■ **Task to carry out**:
Do any lines in the data below contain "none"? If so, copy every one of them.

Spatial reasoning data
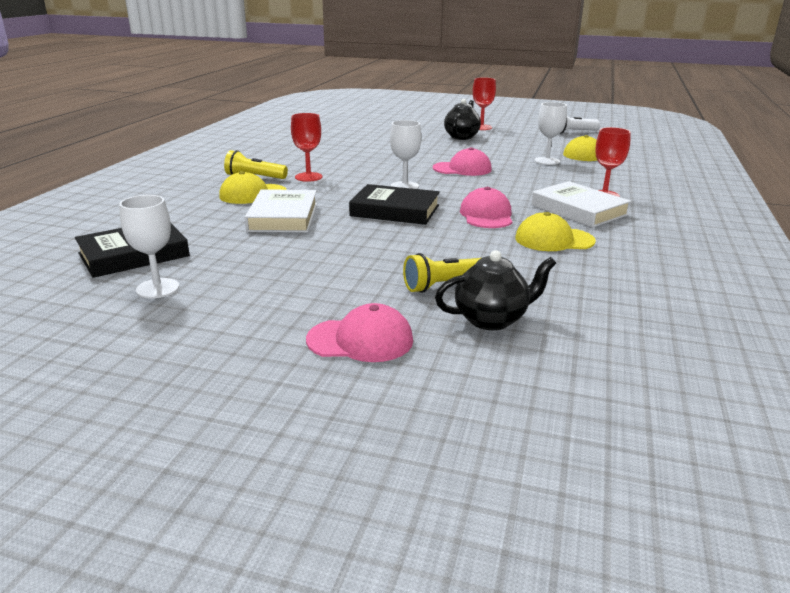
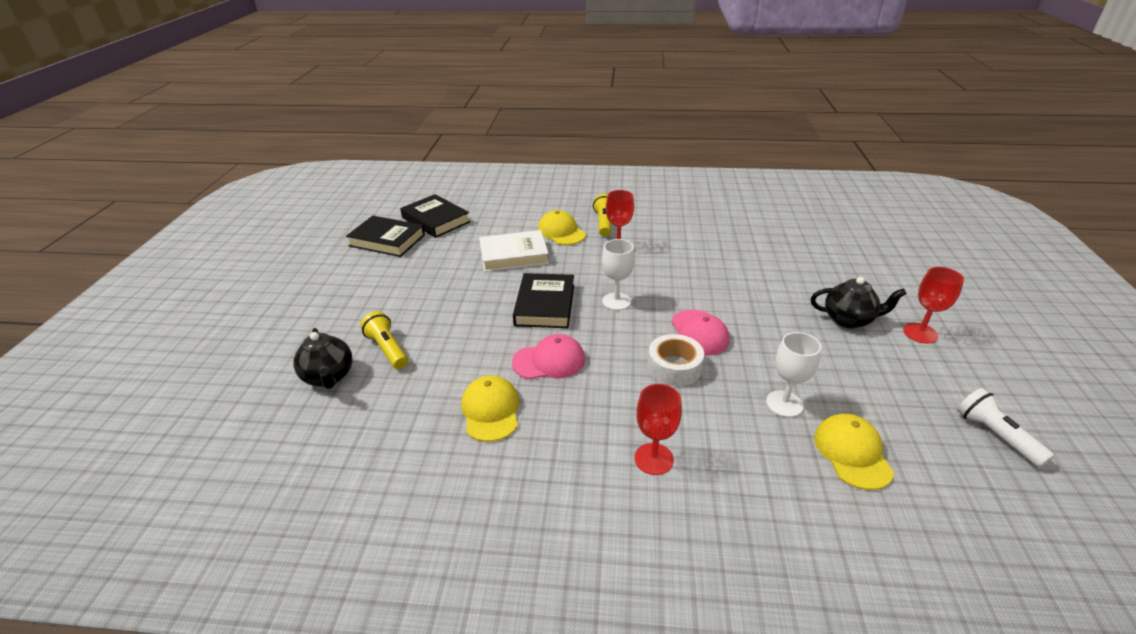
camera: 80 degrees right, 10 degrees up
(157, 288) = (387, 240): white goblet -> black book
(360, 340) = (311, 323): pink cap -> none
(503, 180) = (674, 367): none -> white tape
(578, 210) = (588, 432): white book -> none

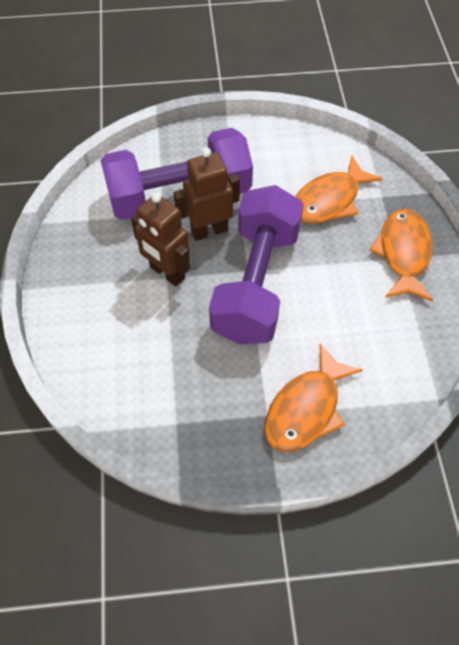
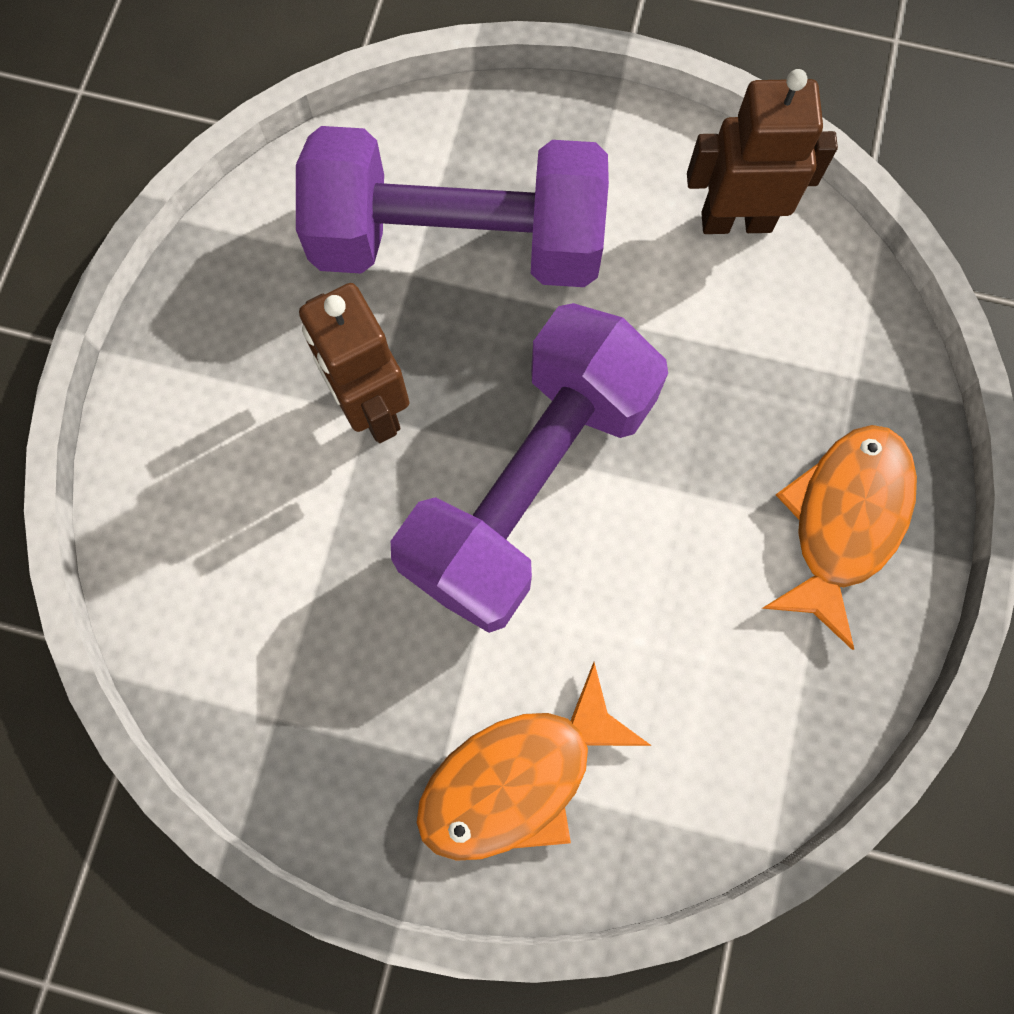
camera: 20 degrees right, 15 degrees up
(209, 230) = (485, 341): brown robot -> brown robot (736, 221)
(329, 200) = (746, 351): orange fish -> none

■ **Answer to this task**:
(360, 340) = (311, 323): pink cap -> none
(503, 180) = (674, 367): none -> white tape
(578, 210) = (588, 432): white book -> none
(329, 200) = (746, 351): orange fish -> none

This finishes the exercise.